DATA FOR THE TASK

********

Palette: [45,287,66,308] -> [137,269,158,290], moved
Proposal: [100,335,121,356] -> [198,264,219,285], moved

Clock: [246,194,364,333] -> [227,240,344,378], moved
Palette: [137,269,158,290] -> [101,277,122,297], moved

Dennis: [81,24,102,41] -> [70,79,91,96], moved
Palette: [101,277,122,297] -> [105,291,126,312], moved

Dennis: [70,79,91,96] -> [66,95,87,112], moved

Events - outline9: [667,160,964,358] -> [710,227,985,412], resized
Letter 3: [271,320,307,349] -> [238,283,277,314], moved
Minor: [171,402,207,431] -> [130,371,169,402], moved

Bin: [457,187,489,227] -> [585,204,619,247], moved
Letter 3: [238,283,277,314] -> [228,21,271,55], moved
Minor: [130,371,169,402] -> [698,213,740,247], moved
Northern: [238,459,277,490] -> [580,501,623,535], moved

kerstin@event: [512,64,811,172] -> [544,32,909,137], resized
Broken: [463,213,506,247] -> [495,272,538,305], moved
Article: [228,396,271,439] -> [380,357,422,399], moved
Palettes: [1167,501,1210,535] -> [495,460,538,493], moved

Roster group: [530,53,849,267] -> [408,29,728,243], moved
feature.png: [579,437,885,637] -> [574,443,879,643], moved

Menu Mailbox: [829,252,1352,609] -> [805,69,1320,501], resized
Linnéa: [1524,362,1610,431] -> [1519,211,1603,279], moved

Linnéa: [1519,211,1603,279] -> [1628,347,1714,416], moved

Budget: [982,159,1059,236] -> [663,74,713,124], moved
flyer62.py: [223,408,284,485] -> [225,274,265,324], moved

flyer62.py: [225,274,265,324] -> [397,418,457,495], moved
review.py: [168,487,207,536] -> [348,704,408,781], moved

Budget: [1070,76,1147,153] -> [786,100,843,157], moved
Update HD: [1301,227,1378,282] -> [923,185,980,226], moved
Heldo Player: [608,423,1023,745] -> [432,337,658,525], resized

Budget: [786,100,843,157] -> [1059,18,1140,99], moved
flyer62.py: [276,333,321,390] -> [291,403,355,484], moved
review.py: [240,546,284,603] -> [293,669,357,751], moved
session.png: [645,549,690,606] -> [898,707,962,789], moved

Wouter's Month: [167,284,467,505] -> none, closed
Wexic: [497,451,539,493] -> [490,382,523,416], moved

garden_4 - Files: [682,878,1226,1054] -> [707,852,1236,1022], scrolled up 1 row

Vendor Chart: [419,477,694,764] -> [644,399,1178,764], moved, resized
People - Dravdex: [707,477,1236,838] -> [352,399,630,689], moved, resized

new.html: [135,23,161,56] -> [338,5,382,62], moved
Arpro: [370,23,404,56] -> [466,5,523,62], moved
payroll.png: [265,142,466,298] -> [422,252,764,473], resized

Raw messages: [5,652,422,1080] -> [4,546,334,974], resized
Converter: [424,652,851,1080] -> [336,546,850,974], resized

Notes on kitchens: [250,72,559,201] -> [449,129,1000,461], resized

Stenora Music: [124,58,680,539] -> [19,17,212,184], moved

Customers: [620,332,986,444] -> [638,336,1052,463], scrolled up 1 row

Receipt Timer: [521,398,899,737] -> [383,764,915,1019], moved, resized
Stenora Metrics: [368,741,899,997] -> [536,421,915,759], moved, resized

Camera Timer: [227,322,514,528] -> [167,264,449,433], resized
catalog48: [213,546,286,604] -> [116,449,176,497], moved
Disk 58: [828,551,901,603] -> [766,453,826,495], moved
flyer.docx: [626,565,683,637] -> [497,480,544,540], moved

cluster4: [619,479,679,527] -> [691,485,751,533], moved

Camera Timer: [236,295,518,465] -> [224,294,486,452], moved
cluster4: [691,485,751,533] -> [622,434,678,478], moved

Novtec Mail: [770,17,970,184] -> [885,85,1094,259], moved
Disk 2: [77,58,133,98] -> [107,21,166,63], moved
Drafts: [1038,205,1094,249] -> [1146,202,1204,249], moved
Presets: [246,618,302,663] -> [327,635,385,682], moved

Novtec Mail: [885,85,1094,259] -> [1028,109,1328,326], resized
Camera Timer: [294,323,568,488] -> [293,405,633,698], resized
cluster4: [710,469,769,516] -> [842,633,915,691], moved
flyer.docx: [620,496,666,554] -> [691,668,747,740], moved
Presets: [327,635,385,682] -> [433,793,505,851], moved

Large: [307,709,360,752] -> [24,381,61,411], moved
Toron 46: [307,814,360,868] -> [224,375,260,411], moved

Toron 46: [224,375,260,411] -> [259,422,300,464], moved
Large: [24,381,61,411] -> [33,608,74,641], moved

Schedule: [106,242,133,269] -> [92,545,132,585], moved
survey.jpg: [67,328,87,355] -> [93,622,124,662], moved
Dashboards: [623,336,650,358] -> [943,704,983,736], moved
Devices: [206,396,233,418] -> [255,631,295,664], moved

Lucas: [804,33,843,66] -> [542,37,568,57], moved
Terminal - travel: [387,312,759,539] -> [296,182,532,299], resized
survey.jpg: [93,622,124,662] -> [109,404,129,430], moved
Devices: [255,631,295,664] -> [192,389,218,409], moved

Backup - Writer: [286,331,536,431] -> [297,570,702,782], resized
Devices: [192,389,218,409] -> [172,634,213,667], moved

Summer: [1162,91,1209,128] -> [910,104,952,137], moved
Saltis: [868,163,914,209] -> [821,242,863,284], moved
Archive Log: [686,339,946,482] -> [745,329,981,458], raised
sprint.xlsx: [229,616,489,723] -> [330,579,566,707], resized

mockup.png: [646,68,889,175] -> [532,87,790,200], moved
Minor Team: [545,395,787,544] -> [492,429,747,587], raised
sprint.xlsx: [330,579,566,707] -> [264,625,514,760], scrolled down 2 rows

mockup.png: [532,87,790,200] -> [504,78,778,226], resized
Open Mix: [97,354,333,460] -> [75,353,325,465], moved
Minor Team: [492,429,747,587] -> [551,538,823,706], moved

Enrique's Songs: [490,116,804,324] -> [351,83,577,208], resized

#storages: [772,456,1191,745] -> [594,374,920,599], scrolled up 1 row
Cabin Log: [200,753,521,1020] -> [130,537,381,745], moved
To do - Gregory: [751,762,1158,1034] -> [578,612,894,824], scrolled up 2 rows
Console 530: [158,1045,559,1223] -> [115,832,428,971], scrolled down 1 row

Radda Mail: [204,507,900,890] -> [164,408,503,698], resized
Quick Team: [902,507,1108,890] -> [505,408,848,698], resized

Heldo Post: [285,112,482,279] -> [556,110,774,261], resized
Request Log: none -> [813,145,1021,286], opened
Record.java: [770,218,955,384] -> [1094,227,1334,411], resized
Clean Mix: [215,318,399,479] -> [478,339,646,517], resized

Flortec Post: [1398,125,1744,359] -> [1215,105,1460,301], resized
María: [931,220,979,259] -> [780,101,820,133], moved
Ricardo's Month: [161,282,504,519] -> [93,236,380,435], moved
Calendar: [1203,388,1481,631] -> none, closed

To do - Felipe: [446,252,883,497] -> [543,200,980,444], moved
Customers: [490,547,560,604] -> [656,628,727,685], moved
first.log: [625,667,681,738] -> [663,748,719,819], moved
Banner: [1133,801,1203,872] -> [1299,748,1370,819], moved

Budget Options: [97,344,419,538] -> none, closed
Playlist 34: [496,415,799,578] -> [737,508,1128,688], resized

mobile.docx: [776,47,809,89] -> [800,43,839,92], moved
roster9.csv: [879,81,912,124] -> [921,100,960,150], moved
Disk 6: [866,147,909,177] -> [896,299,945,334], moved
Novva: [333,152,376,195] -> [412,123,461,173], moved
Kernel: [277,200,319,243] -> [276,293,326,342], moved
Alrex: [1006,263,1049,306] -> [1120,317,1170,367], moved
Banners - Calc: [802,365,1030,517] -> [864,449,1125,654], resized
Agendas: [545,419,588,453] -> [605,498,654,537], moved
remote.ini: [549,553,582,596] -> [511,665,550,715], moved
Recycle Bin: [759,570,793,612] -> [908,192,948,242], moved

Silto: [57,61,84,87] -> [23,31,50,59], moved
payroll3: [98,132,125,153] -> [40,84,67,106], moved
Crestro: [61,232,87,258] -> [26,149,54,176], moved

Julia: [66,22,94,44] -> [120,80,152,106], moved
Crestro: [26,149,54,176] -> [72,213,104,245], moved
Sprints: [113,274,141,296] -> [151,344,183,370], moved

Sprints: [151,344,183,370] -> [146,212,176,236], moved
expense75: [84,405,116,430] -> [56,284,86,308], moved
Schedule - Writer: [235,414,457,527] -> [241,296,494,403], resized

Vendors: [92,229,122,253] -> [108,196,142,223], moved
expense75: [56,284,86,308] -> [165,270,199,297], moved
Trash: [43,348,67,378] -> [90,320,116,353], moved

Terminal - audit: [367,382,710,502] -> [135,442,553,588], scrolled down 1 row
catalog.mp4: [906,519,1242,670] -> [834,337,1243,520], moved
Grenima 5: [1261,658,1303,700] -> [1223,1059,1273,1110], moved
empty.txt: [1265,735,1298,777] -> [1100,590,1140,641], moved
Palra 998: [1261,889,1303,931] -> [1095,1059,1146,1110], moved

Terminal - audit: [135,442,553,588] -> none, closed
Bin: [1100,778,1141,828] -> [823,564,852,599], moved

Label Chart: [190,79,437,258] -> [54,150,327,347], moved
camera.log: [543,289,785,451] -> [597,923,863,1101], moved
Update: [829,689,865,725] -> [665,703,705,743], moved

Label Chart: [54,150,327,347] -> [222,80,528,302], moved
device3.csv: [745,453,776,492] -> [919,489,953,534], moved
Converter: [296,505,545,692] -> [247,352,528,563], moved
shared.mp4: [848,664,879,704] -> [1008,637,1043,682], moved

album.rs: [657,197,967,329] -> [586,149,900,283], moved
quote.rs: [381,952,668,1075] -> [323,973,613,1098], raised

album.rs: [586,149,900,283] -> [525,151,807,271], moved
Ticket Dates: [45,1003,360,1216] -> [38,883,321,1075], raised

********

ASSIGNED TASK
Return only the lines between the one holding "Summer: [1162,91,1209,128] ->" and the one holding "Quick Team: [902,507,1108,890]", inclusive, exactly as they appear above.

RESPONSE BELOW
Summer: [1162,91,1209,128] -> [910,104,952,137], moved
Saltis: [868,163,914,209] -> [821,242,863,284], moved
Archive Log: [686,339,946,482] -> [745,329,981,458], raised
sprint.xlsx: [229,616,489,723] -> [330,579,566,707], resized

mockup.png: [646,68,889,175] -> [532,87,790,200], moved
Minor Team: [545,395,787,544] -> [492,429,747,587], raised
sprint.xlsx: [330,579,566,707] -> [264,625,514,760], scrolled down 2 rows

mockup.png: [532,87,790,200] -> [504,78,778,226], resized
Open Mix: [97,354,333,460] -> [75,353,325,465], moved
Minor Team: [492,429,747,587] -> [551,538,823,706], moved

Enrique's Songs: [490,116,804,324] -> [351,83,577,208], resized

#storages: [772,456,1191,745] -> [594,374,920,599], scrolled up 1 row
Cabin Log: [200,753,521,1020] -> [130,537,381,745], moved
To do - Gregory: [751,762,1158,1034] -> [578,612,894,824], scrolled up 2 rows
Console 530: [158,1045,559,1223] -> [115,832,428,971], scrolled down 1 row

Radda Mail: [204,507,900,890] -> [164,408,503,698], resized
Quick Team: [902,507,1108,890] -> [505,408,848,698], resized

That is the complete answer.